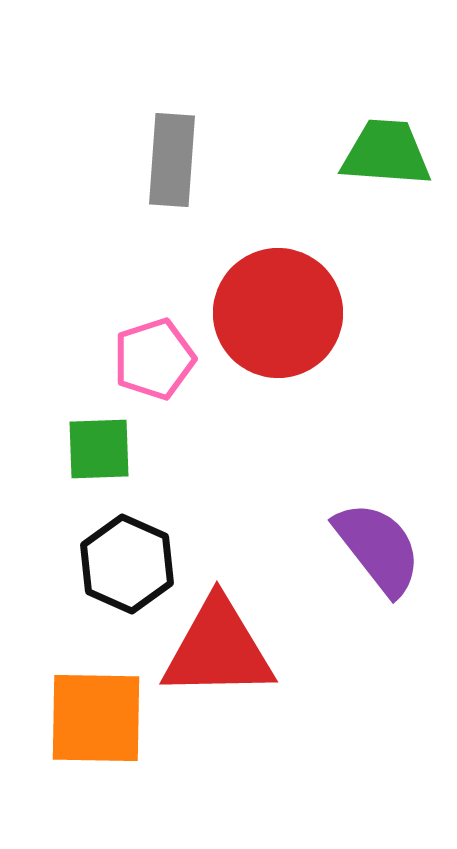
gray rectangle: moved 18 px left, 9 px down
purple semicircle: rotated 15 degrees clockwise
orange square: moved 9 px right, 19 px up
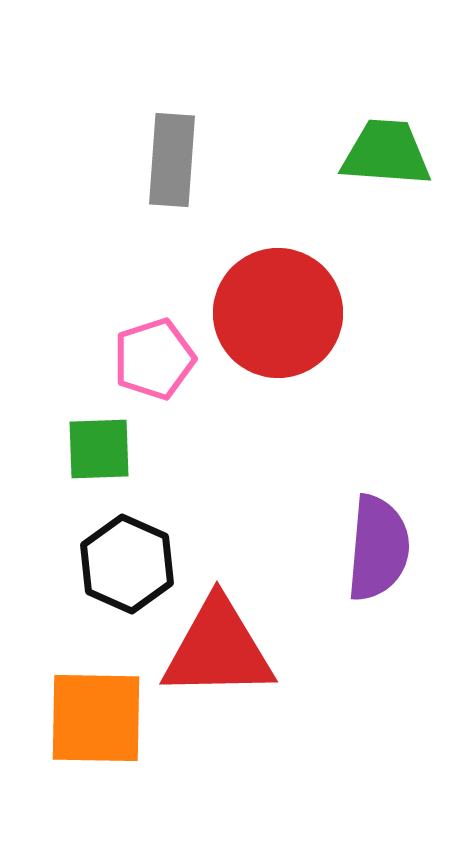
purple semicircle: rotated 43 degrees clockwise
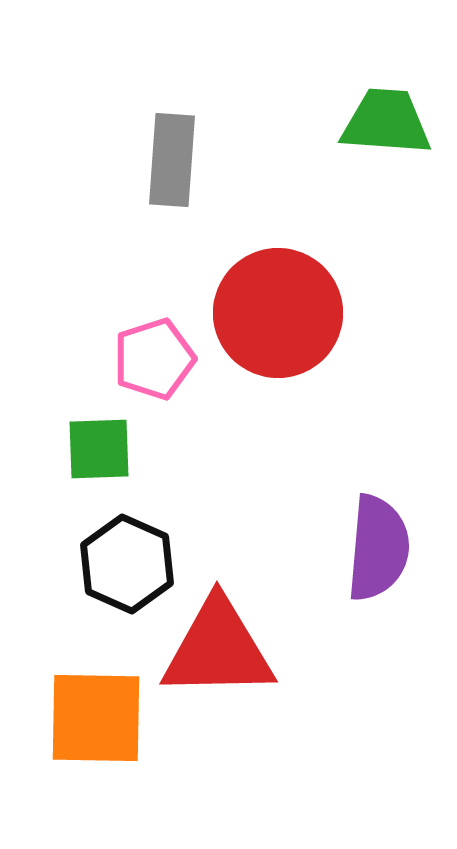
green trapezoid: moved 31 px up
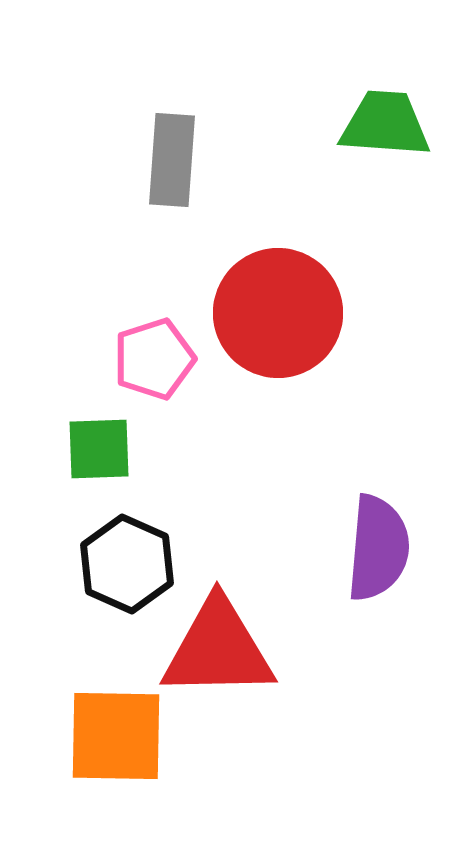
green trapezoid: moved 1 px left, 2 px down
orange square: moved 20 px right, 18 px down
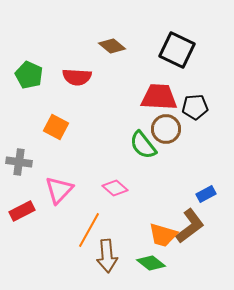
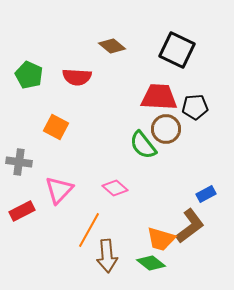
orange trapezoid: moved 2 px left, 4 px down
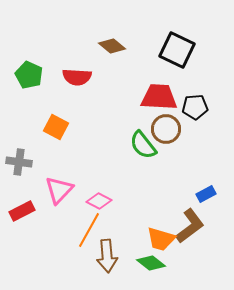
pink diamond: moved 16 px left, 13 px down; rotated 15 degrees counterclockwise
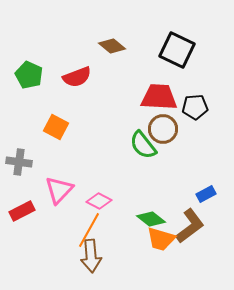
red semicircle: rotated 24 degrees counterclockwise
brown circle: moved 3 px left
brown arrow: moved 16 px left
green diamond: moved 44 px up
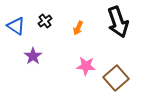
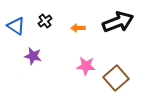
black arrow: rotated 92 degrees counterclockwise
orange arrow: rotated 64 degrees clockwise
purple star: rotated 24 degrees counterclockwise
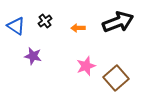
pink star: rotated 24 degrees counterclockwise
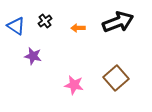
pink star: moved 12 px left, 19 px down; rotated 30 degrees clockwise
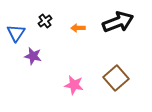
blue triangle: moved 7 px down; rotated 30 degrees clockwise
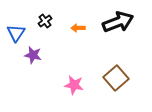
purple star: moved 1 px up
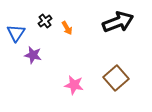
orange arrow: moved 11 px left; rotated 120 degrees counterclockwise
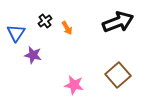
brown square: moved 2 px right, 3 px up
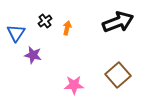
orange arrow: rotated 136 degrees counterclockwise
pink star: rotated 12 degrees counterclockwise
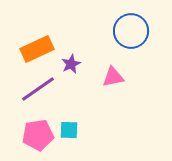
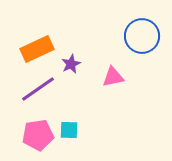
blue circle: moved 11 px right, 5 px down
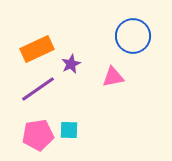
blue circle: moved 9 px left
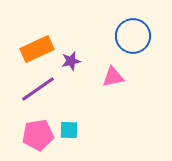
purple star: moved 3 px up; rotated 12 degrees clockwise
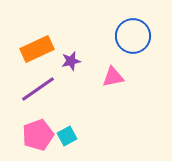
cyan square: moved 2 px left, 6 px down; rotated 30 degrees counterclockwise
pink pentagon: rotated 12 degrees counterclockwise
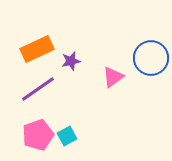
blue circle: moved 18 px right, 22 px down
pink triangle: rotated 25 degrees counterclockwise
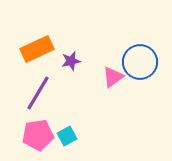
blue circle: moved 11 px left, 4 px down
purple line: moved 4 px down; rotated 24 degrees counterclockwise
pink pentagon: rotated 12 degrees clockwise
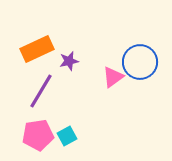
purple star: moved 2 px left
purple line: moved 3 px right, 2 px up
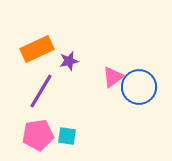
blue circle: moved 1 px left, 25 px down
cyan square: rotated 36 degrees clockwise
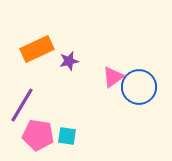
purple line: moved 19 px left, 14 px down
pink pentagon: rotated 16 degrees clockwise
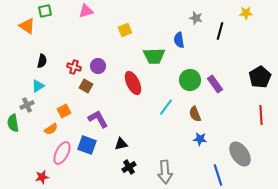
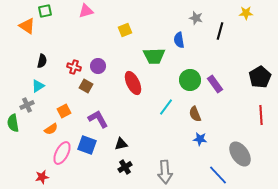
black cross: moved 4 px left
blue line: rotated 25 degrees counterclockwise
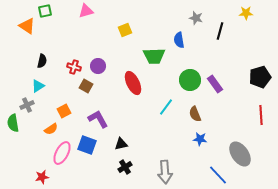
black pentagon: rotated 15 degrees clockwise
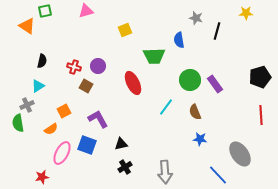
black line: moved 3 px left
brown semicircle: moved 2 px up
green semicircle: moved 5 px right
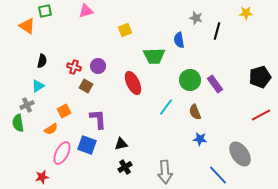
red line: rotated 66 degrees clockwise
purple L-shape: rotated 25 degrees clockwise
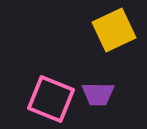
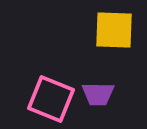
yellow square: rotated 27 degrees clockwise
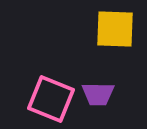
yellow square: moved 1 px right, 1 px up
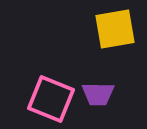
yellow square: rotated 12 degrees counterclockwise
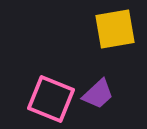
purple trapezoid: rotated 44 degrees counterclockwise
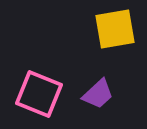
pink square: moved 12 px left, 5 px up
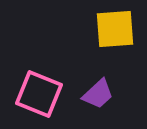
yellow square: rotated 6 degrees clockwise
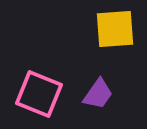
purple trapezoid: rotated 12 degrees counterclockwise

■ Written task: Report each line of the listing above that contains the word "trapezoid".

■ Result of this exercise:
green trapezoid: moved 31 px up
green trapezoid: moved 1 px left, 2 px down
orange trapezoid: moved 2 px left, 4 px down
purple trapezoid: rotated 44 degrees counterclockwise
purple trapezoid: rotated 12 degrees counterclockwise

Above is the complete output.